* [WORK TO BE COMPLETED]
Skip the images; return every entry exactly.

• • • •

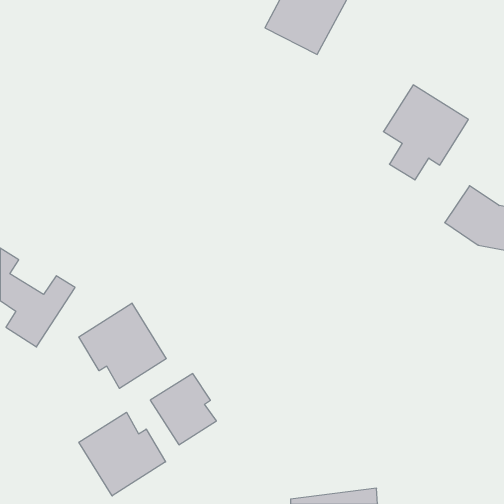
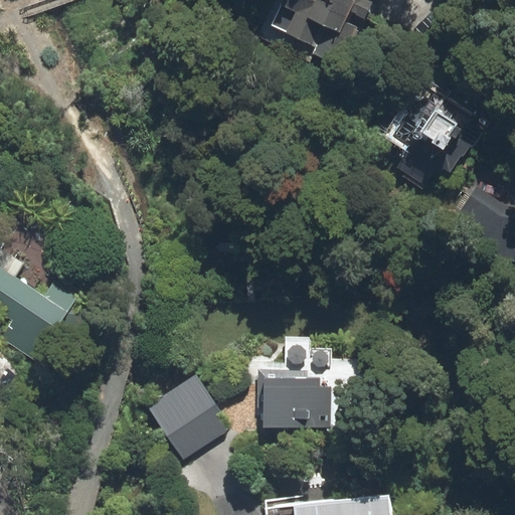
building: [79,303,166,388] -> none
building: none -> [266,378,330,427]
building: [79,412,166,496] -> none

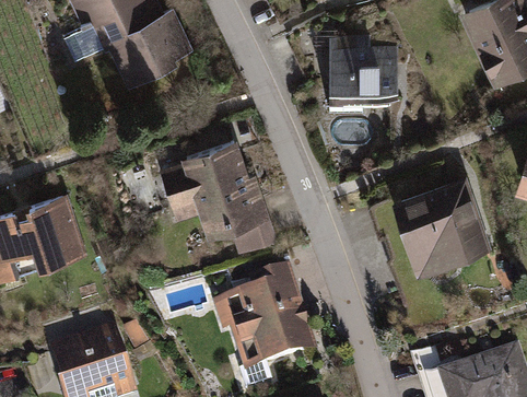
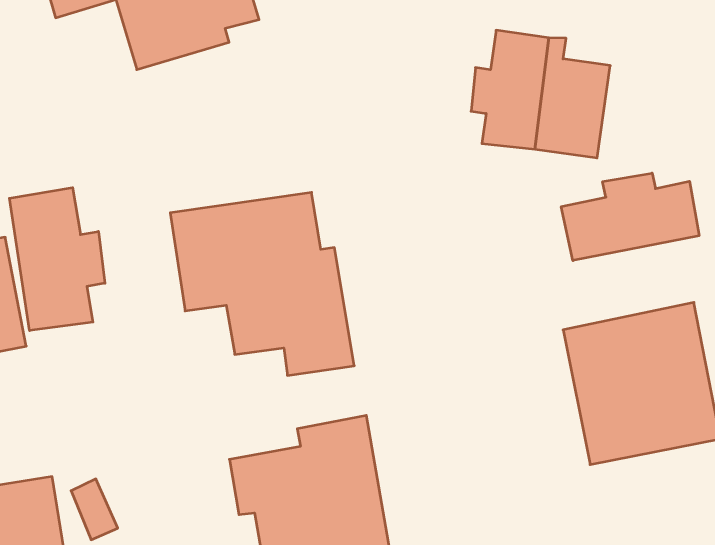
building: none -> [561,173,699,261]
building: none -> [9,188,105,331]

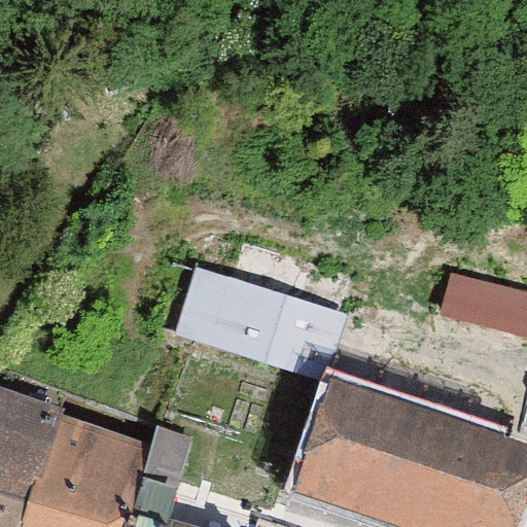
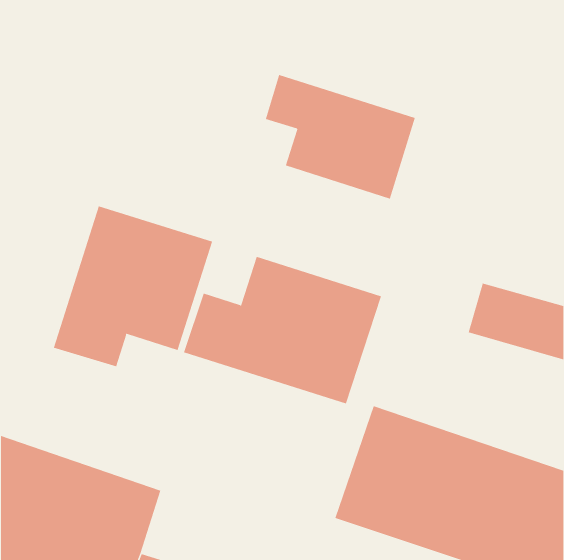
building: none -> [265,74,415,199]
building: none -> [53,206,213,367]

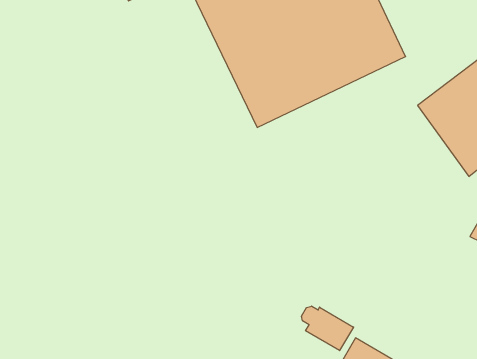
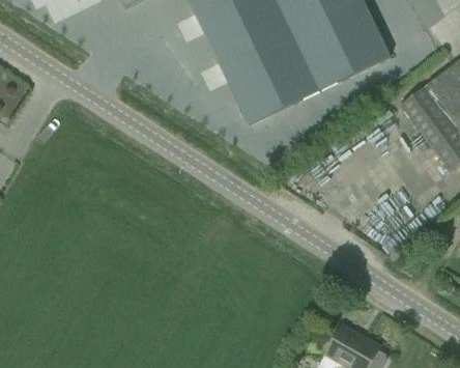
building: [302,306,354,351] -> none

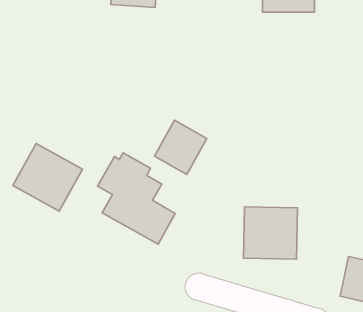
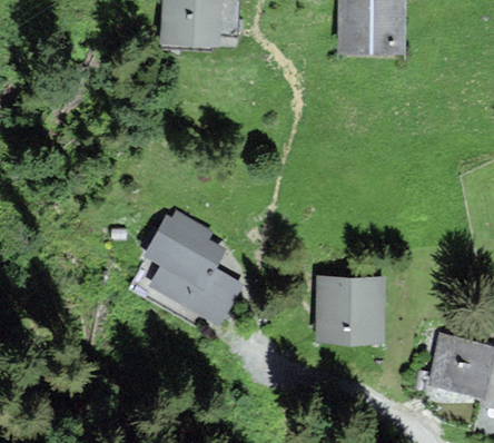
building: [154,120,207,174] -> none
building: [13,143,82,211] -> none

• • • •

* [TASK RESPONSE]
building: [79,303,166,388] -> none
building: none -> [266,378,330,427]
building: [79,412,166,496] -> none

building: none -> [561,173,699,261]
building: none -> [9,188,105,331]

building: none -> [265,74,415,199]
building: none -> [53,206,213,367]

building: [302,306,354,351] -> none

building: [154,120,207,174] -> none
building: [13,143,82,211] -> none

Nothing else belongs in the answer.